**INSTRUCTIONS FOR THE TASK**
Pictures are not repeated. Every line from the beginning of the entries through the one with "none -> lime brick C2 level 1" is restated exactly.

Segment Start: MATERIAL FOR THE TASK

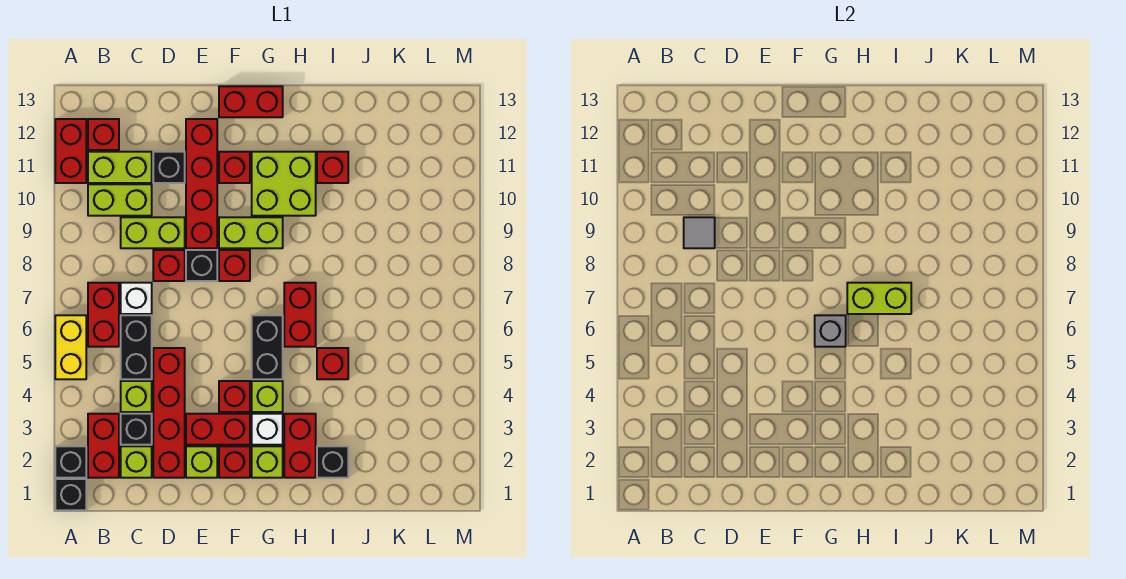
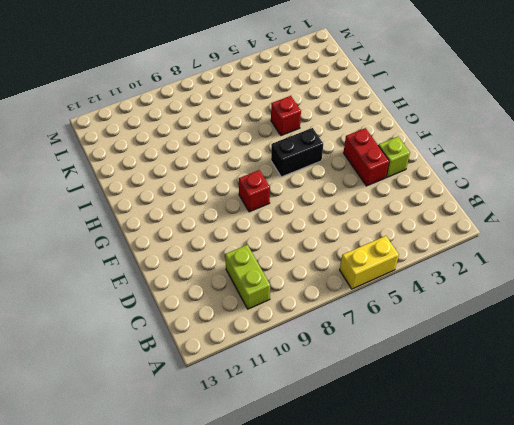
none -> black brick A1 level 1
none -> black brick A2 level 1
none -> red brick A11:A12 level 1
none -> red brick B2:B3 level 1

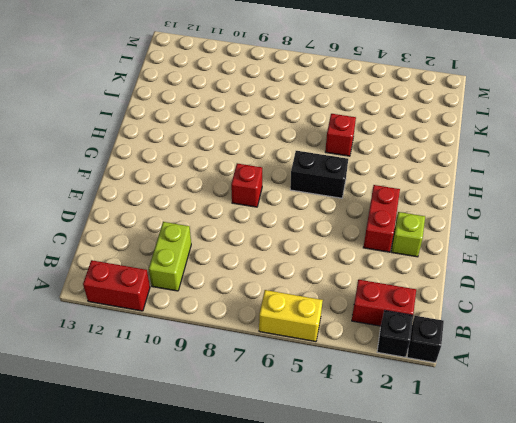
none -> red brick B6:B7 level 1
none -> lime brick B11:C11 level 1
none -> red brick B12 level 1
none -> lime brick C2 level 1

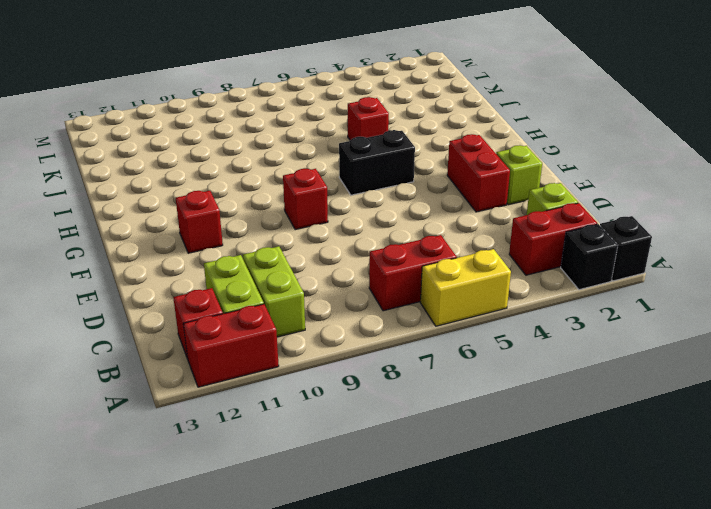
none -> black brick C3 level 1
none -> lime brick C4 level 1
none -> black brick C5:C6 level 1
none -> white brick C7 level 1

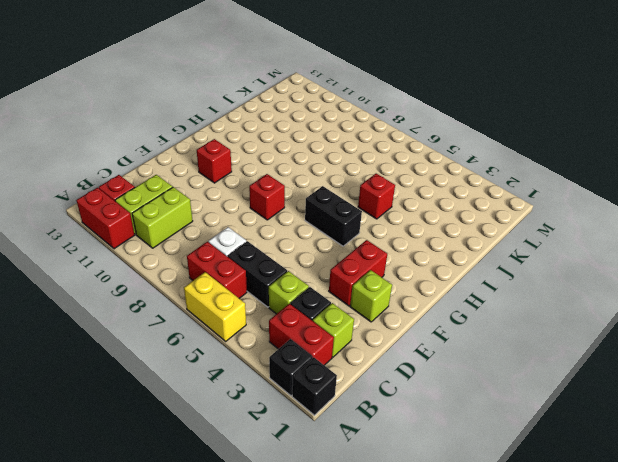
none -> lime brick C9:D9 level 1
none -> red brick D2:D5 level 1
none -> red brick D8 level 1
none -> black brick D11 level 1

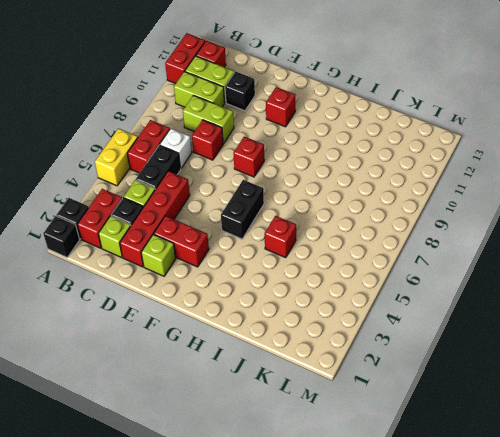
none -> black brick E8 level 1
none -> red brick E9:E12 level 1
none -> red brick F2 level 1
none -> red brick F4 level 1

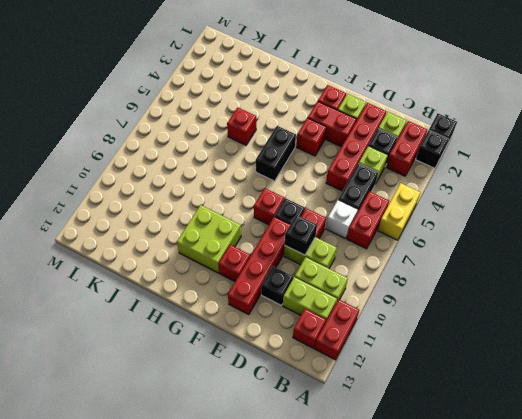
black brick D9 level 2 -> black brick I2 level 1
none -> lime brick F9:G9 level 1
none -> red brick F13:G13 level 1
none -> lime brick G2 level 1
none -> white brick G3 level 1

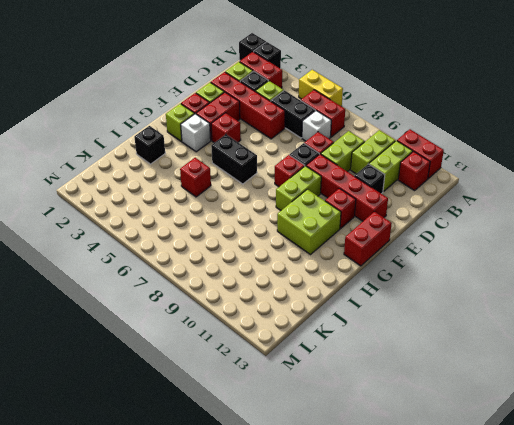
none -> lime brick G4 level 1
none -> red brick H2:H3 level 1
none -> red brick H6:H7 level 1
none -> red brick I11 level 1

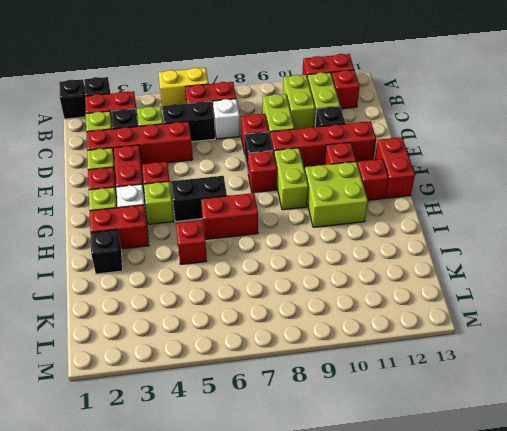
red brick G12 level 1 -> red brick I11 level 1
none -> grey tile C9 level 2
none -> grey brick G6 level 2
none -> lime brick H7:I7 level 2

Segment End: MATERIAL FOR THE TASK

**EXERCISE RESULT**
none -> black brick A1 level 1
none -> black brick A2 level 1
none -> red brick A11:A12 level 1
none -> red brick B2:B3 level 1

none -> red brick B6:B7 level 1
none -> lime brick B11:C11 level 1
none -> red brick B12 level 1
none -> lime brick C2 level 1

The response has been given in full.